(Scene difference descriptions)
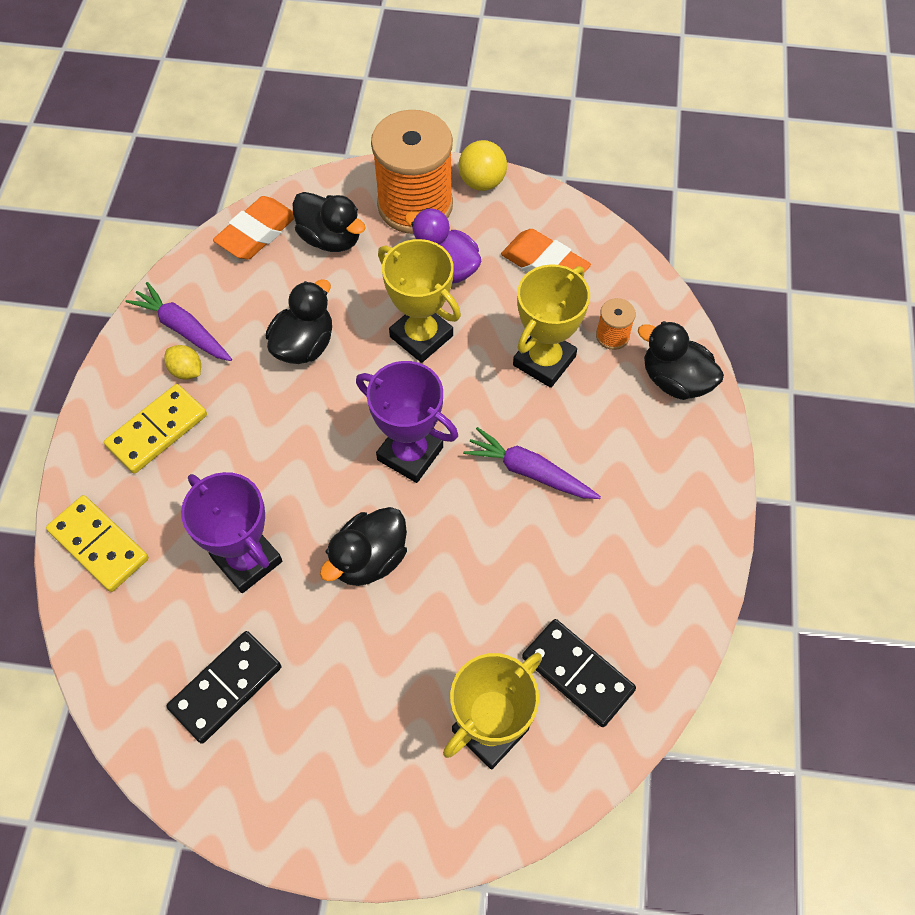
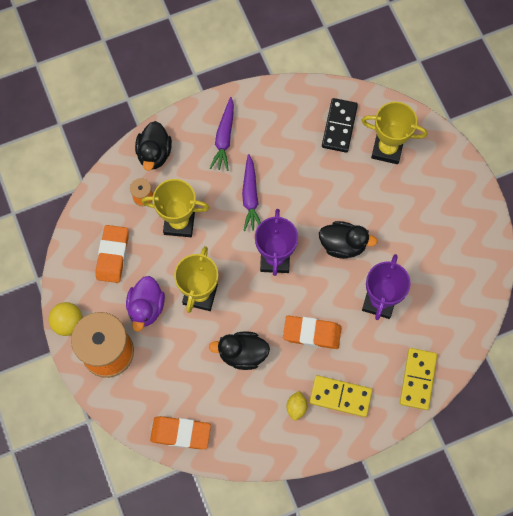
camera: 120 degrees left, 10 degrees up
(183, 329) = (271, 429): purple carrot -> purple carrot (224, 138)
(226, 687) = (442, 270): black domino -> none
(268, 442) = (311, 333): none -> orange eraser
(330, 238) = (160, 386): black duck -> none

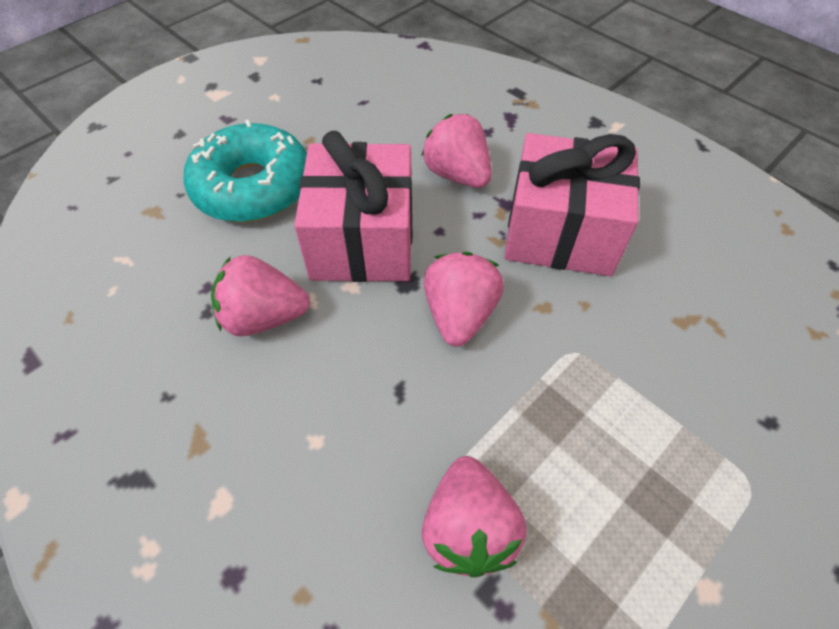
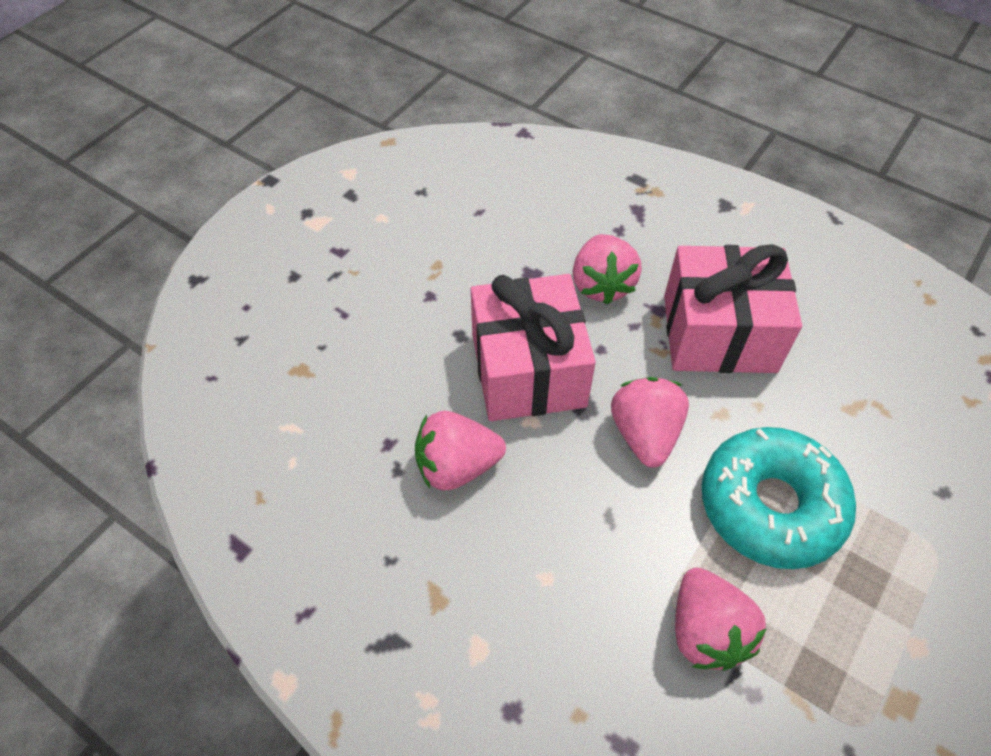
camera: 10 degrees left, 0 degrees up
(253, 187) = (396, 328): turquoise donut -> turquoise donut (770, 505)
(457, 175) = (602, 285): pink strawberry -> pink strawberry turned 135 degrees counterclockwise

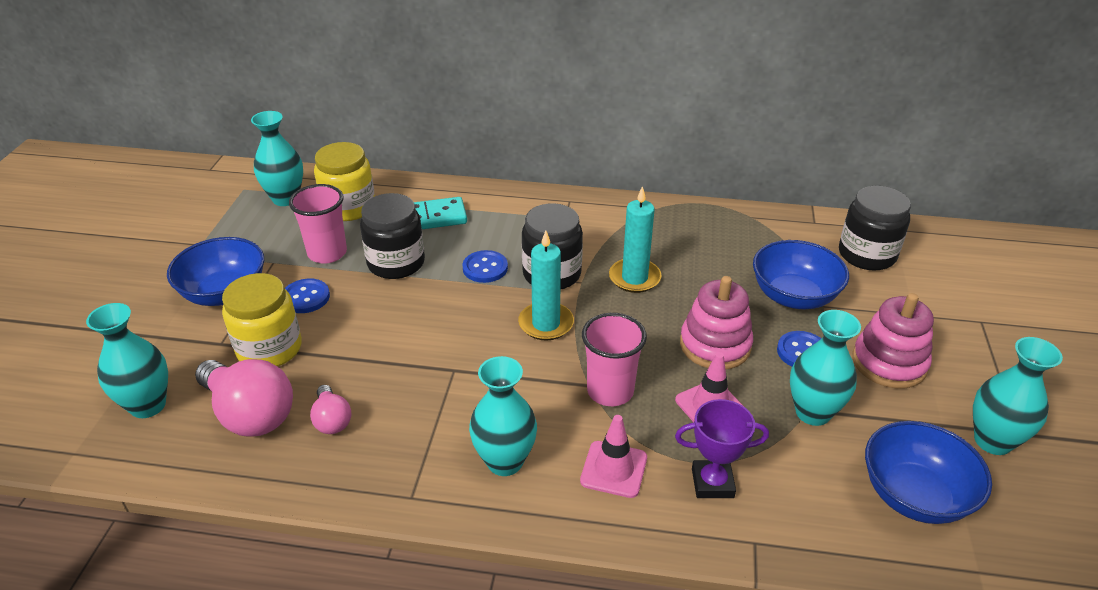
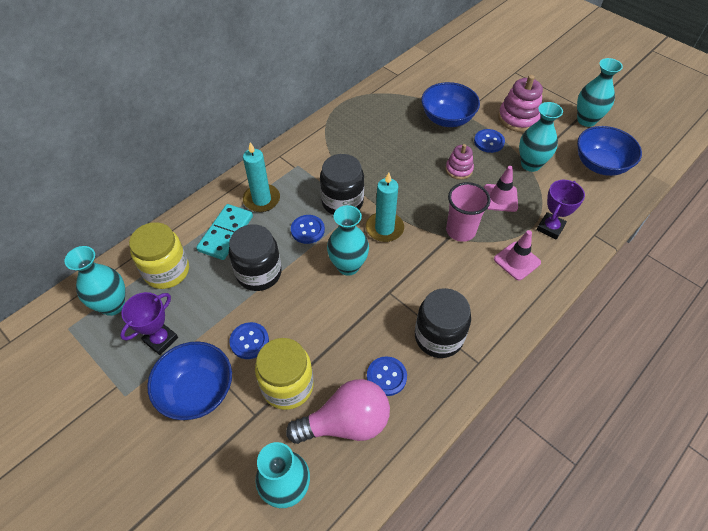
camera: 55 degrees left, 15 degrees up
(268, 243) = (161, 340): none -> purple trophy
(327, 253) = (209, 307): pink cup -> none
(332, 420) = (386, 376): pink light bulb -> blue button
(505, 461) = (480, 305): turquoise vase -> turquoise vase (348, 266)
(634, 278) = (379, 169): turquoise candle -> turquoise candle (261, 200)
(715, 345) = (459, 169): pink stacking toy -> pink stacking toy, size x0.62
(866, 255) = (439, 74): black jar -> black jar (438, 337)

§ INSTRUCTIONS TO FOLLOW
Once the pictures are removed, print all the remaining data exactly as it stands.

§ WRITTEN RESPONSE
camera: 120 degrees left, 10 degrees up
(183, 329) = (271, 429): purple carrot -> purple carrot (224, 138)
(226, 687) = (442, 270): black domino -> none
(268, 442) = (311, 333): none -> orange eraser
(330, 238) = (160, 386): black duck -> none

camera: 10 degrees left, 0 degrees up
(253, 187) = (396, 328): turquoise donut -> turquoise donut (770, 505)
(457, 175) = (602, 285): pink strawberry -> pink strawberry turned 135 degrees counterclockwise

camera: 55 degrees left, 15 degrees up
(268, 243) = (161, 340): none -> purple trophy
(327, 253) = (209, 307): pink cup -> none
(332, 420) = (386, 376): pink light bulb -> blue button
(505, 461) = (480, 305): turquoise vase -> turquoise vase (348, 266)
(634, 278) = (379, 169): turquoise candle -> turquoise candle (261, 200)
(715, 345) = (459, 169): pink stacking toy -> pink stacking toy, size x0.62
(866, 255) = (439, 74): black jar -> black jar (438, 337)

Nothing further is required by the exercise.